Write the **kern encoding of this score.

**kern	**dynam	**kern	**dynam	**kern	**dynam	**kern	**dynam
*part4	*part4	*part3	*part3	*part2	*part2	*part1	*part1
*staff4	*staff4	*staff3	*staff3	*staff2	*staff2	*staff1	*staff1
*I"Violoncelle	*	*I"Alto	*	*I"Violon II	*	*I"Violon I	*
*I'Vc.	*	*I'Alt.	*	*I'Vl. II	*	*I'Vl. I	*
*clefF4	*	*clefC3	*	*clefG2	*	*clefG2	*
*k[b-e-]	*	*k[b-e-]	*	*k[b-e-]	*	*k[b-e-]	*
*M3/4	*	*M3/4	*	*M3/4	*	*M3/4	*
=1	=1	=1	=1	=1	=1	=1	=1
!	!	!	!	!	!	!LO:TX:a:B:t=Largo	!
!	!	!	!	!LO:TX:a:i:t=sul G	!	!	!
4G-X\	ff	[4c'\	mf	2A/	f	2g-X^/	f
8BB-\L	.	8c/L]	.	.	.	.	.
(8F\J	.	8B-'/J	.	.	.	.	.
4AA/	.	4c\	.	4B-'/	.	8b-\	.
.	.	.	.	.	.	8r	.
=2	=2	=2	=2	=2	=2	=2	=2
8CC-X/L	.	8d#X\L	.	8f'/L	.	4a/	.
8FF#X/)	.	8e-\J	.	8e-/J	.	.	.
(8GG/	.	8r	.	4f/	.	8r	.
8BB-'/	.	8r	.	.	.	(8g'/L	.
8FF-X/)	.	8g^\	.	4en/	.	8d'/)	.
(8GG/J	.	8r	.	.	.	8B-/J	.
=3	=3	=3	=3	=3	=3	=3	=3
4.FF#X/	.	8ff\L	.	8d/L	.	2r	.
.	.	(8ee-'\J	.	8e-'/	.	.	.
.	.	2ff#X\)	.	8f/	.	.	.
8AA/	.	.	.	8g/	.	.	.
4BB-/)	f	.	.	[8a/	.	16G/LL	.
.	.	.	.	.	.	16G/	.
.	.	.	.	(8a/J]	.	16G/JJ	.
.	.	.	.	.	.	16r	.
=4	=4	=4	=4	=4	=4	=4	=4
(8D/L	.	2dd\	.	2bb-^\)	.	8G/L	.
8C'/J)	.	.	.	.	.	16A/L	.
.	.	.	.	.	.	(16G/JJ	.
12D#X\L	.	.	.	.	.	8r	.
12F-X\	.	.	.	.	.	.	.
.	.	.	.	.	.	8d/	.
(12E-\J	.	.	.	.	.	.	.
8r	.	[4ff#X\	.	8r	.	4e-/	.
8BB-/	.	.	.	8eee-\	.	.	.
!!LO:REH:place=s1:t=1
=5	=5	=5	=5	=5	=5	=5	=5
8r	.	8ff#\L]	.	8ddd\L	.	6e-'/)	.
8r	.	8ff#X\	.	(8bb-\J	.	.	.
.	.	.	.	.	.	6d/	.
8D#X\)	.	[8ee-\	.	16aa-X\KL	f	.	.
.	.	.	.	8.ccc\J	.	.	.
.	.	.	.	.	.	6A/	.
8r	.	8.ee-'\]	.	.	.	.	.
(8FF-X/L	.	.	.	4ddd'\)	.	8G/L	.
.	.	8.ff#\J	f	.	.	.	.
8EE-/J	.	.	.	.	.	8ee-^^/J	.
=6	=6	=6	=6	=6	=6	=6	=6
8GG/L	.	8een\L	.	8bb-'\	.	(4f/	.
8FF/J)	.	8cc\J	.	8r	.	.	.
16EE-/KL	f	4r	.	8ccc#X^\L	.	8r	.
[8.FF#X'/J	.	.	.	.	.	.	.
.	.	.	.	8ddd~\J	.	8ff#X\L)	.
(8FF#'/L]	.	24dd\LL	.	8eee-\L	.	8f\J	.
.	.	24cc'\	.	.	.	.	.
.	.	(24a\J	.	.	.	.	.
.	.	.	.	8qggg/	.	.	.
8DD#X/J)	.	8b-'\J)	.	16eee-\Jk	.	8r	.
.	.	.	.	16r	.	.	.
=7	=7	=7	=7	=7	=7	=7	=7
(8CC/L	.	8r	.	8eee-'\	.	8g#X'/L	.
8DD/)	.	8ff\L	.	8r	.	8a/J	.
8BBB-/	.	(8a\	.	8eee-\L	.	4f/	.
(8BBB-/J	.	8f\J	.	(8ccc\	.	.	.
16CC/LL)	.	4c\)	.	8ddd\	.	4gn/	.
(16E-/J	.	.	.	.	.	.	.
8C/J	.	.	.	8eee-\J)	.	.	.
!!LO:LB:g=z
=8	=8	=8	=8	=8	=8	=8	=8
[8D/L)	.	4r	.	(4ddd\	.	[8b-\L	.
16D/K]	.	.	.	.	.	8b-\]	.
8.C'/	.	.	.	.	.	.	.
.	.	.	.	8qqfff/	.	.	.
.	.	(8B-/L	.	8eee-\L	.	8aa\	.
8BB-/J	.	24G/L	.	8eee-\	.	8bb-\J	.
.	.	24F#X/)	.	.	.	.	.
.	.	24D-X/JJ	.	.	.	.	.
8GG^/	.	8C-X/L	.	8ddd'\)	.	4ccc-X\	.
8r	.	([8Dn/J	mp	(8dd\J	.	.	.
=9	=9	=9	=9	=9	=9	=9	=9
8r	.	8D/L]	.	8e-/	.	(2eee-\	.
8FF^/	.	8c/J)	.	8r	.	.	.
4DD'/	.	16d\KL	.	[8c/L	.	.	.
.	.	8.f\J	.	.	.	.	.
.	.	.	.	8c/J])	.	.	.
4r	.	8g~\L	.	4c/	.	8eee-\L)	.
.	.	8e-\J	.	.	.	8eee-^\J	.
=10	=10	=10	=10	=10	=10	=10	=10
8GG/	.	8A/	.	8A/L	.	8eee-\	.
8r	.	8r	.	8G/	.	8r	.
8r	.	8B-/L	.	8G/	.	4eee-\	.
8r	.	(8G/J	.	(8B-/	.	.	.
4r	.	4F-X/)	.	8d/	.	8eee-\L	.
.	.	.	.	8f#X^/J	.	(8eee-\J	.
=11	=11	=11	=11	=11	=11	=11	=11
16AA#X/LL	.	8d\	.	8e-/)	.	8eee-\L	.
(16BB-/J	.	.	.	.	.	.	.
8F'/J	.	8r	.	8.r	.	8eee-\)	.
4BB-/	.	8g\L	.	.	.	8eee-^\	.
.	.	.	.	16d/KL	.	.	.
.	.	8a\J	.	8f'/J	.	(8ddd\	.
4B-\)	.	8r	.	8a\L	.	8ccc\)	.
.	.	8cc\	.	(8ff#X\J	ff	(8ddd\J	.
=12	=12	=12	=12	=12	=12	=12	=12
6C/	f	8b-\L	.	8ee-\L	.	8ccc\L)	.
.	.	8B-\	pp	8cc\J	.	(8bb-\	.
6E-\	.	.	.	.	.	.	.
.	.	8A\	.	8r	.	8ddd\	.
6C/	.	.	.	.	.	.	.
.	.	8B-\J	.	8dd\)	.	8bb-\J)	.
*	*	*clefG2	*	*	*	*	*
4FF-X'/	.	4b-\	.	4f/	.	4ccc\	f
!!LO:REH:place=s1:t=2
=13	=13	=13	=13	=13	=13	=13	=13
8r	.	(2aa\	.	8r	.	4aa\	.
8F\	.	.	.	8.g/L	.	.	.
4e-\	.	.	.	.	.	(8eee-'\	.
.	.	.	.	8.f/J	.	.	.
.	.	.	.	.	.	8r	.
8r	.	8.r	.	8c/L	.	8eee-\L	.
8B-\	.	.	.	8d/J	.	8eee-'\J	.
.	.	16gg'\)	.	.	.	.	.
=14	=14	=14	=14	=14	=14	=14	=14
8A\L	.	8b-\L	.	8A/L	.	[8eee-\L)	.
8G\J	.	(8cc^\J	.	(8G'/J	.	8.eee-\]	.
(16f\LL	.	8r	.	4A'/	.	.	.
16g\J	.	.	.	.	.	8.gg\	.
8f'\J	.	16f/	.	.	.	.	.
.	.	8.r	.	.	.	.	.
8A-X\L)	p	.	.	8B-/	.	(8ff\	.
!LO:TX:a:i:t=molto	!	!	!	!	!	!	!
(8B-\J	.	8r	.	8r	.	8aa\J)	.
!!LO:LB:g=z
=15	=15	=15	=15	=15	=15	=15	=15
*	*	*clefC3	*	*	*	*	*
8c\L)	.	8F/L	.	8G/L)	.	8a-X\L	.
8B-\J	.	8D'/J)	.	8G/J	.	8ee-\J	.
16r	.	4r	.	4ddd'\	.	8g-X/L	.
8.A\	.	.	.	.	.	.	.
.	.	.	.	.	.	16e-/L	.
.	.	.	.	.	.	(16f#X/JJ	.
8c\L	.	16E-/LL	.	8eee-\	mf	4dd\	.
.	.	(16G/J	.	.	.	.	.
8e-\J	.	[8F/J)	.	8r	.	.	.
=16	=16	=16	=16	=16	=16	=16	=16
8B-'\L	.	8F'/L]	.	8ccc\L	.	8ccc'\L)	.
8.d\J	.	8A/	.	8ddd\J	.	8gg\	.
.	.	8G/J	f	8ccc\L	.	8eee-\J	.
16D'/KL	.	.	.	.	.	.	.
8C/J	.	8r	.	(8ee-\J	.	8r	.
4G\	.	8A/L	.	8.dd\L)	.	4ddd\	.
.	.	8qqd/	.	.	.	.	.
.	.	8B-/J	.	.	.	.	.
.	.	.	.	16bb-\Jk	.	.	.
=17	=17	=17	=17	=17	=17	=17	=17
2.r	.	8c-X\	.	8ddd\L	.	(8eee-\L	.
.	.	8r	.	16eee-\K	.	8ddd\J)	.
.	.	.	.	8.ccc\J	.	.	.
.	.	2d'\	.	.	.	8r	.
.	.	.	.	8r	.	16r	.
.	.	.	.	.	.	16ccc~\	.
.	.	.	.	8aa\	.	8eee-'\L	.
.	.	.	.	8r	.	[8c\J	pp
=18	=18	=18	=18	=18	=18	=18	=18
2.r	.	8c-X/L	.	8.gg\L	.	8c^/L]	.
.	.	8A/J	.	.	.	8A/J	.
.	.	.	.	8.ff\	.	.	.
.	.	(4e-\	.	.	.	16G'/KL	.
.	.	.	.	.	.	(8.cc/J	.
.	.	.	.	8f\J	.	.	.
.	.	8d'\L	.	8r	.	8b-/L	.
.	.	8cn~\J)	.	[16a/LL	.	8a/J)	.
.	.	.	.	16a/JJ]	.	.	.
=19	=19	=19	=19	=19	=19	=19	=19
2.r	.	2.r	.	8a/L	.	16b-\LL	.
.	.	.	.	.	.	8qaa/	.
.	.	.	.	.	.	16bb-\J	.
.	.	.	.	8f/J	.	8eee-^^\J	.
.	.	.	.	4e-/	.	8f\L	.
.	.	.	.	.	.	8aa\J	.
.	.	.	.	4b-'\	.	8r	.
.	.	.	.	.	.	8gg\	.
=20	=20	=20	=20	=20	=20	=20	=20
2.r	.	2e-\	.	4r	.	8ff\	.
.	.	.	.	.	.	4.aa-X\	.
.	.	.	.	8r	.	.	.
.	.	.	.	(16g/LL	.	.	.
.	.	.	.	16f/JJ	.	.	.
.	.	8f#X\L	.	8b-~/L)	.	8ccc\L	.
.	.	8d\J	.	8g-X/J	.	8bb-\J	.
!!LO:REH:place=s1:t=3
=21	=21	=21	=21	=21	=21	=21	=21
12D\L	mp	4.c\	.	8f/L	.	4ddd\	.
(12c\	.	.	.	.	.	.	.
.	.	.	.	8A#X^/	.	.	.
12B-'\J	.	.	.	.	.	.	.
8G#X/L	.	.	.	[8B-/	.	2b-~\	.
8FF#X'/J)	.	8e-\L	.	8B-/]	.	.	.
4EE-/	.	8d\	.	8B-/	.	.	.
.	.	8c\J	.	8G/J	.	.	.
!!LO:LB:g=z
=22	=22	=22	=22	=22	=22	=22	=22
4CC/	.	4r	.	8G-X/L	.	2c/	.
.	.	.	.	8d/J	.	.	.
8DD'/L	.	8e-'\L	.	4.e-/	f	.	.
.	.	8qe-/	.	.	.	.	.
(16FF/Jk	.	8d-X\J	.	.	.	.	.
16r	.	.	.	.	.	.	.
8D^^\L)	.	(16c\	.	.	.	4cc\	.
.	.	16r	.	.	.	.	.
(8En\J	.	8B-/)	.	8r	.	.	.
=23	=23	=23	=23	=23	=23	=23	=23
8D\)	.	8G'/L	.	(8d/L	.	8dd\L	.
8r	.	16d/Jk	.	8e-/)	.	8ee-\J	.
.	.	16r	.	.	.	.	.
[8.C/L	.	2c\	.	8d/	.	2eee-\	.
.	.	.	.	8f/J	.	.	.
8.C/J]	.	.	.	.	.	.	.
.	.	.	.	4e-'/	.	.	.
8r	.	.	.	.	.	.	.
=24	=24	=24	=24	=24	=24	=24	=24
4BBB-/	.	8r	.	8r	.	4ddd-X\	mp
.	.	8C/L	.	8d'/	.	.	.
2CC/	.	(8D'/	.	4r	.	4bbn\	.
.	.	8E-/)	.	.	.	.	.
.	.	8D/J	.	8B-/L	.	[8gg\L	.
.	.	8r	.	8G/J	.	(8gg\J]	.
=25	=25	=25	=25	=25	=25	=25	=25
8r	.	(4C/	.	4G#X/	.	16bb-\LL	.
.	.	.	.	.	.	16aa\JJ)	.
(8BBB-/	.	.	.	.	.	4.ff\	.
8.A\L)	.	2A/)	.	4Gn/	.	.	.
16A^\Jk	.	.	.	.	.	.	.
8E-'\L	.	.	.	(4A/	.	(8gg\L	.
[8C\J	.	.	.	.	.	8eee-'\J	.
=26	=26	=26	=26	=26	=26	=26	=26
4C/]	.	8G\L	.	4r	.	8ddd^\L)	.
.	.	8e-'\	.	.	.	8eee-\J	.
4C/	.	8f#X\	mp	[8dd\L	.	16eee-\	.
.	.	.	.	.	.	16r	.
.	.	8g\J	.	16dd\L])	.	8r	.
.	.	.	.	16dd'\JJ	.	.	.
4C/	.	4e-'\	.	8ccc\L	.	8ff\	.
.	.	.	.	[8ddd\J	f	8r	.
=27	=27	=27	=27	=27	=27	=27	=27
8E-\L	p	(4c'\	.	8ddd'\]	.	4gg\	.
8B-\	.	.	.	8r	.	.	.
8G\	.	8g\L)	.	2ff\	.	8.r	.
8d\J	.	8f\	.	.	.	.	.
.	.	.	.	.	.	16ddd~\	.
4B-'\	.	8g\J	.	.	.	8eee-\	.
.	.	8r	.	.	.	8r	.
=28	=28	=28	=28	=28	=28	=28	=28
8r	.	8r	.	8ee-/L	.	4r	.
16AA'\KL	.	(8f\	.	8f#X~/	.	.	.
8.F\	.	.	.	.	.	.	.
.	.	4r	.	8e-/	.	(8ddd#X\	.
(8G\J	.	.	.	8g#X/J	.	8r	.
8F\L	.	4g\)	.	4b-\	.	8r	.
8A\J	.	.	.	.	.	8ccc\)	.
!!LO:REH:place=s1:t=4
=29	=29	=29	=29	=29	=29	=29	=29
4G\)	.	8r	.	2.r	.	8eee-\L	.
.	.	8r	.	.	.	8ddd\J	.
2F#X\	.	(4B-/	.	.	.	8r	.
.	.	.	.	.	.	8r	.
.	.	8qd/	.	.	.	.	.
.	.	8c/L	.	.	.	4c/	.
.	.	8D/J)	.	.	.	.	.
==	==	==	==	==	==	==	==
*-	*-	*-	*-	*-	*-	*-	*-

> STATED PROBLEM
Count how many lines of the data above contain the string "place". Reply with the number alone.

> FULL OUTPUT
4